RECORD SET: Begin
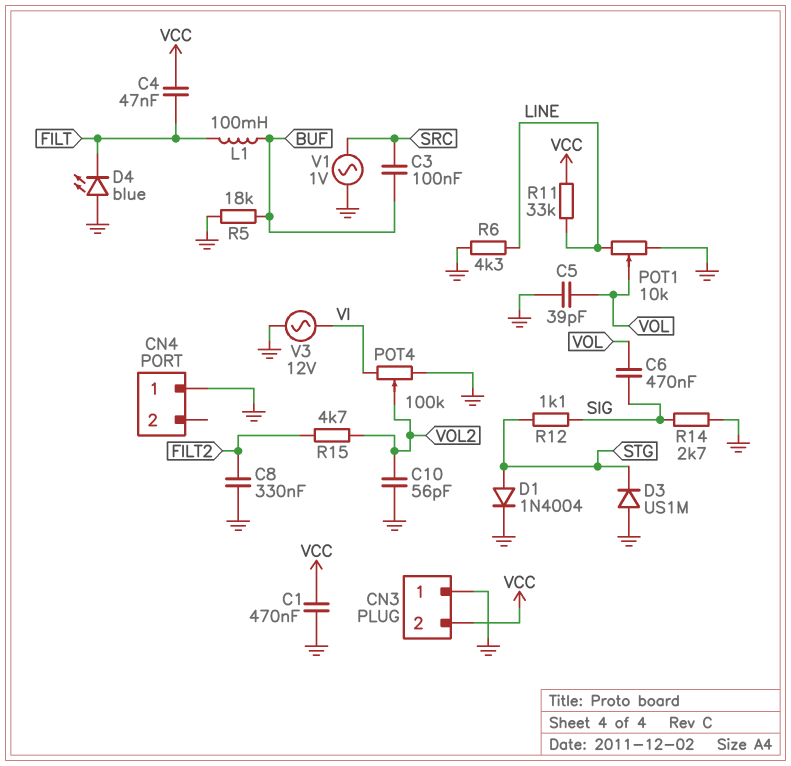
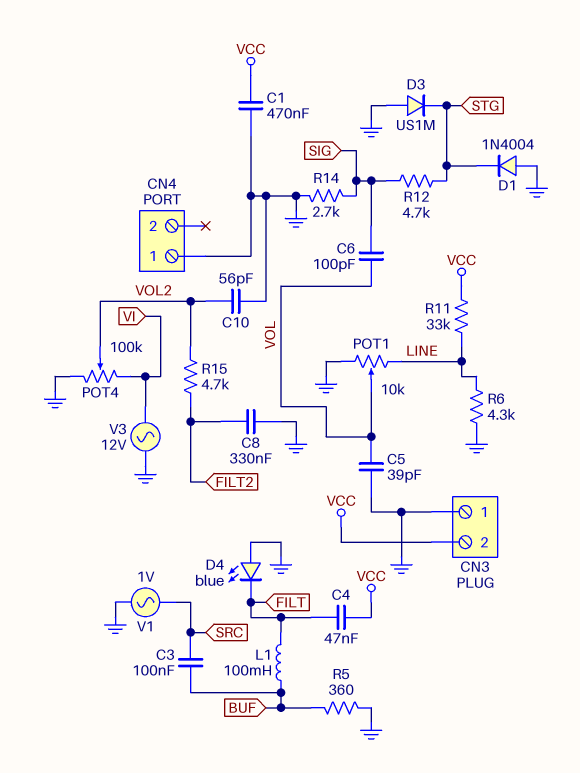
C6: 470nF (SIG, VOL) -> 100pF (SIG, VOL)
D1: diode 1N4004 (A STG, K GND) -> diode 1N4004 (A GND, K STG)
R5: 18k (BUF, GND) -> 360 (BUF, GND)
R12: 1.1k (SIG, STG) -> 4.7k (SIG, STG)

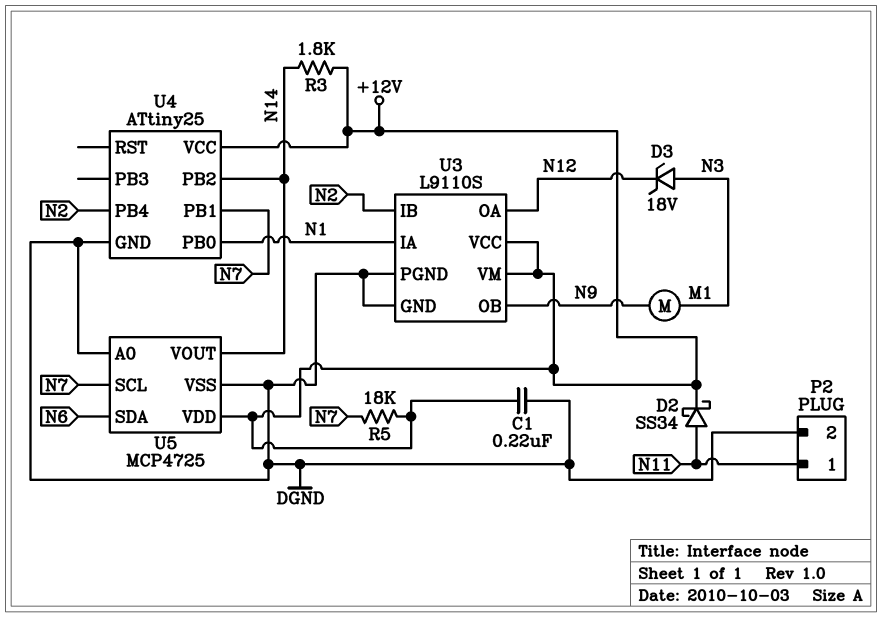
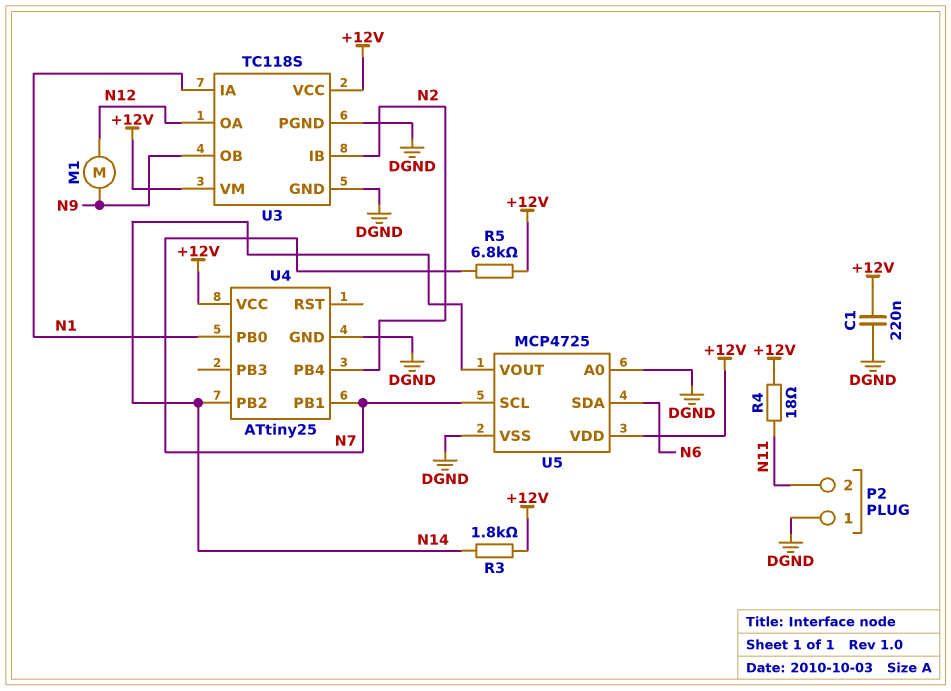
D2: schottky SS34 (A N11, K +12V) -> none
D3: zener 18V (A N3, K N12) -> none
M1: motor (N3, N9) -> motor (N9, N12)
P2 pin 1: N11 -> DGND
P2 pin 2: DGND -> N11
R4: none -> 18 (+12V, N11)
R5: 18k (+12V, N7) -> 6.8k (+12V, N7)
U3: L9110S -> TC118S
RECORD SET: End
§ INSTRUCTIONS TO FOLLOW: Lines above with the string "none" need to be found and copied.

§ EXPECTED OUTPUT:
D2: schottky SS34 (A N11, K +12V) -> none
D3: zener 18V (A N3, K N12) -> none
R4: none -> 18 (+12V, N11)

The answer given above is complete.